Data shown: Begin

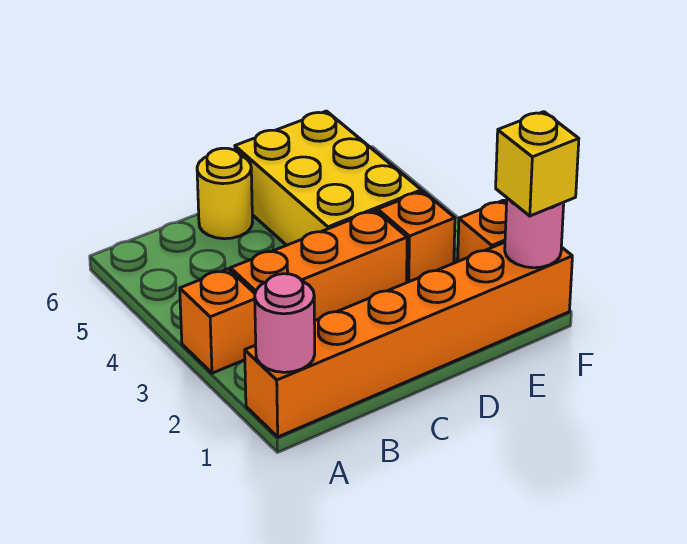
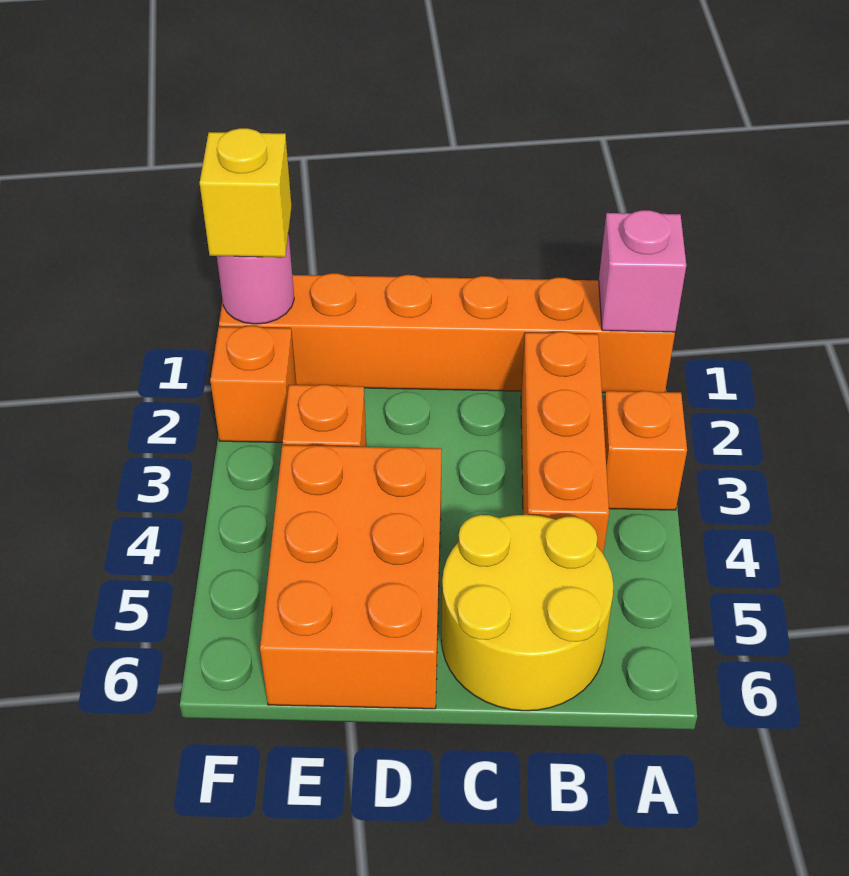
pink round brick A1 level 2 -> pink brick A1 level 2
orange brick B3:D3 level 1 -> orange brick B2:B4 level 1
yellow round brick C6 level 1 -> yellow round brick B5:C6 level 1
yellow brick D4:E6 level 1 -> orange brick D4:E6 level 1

Data shown: End

● Your assignment:
From the data above, copy each line with the string "orange" in it.

● Task response:
orange brick B3:D3 level 1 -> orange brick B2:B4 level 1
yellow brick D4:E6 level 1 -> orange brick D4:E6 level 1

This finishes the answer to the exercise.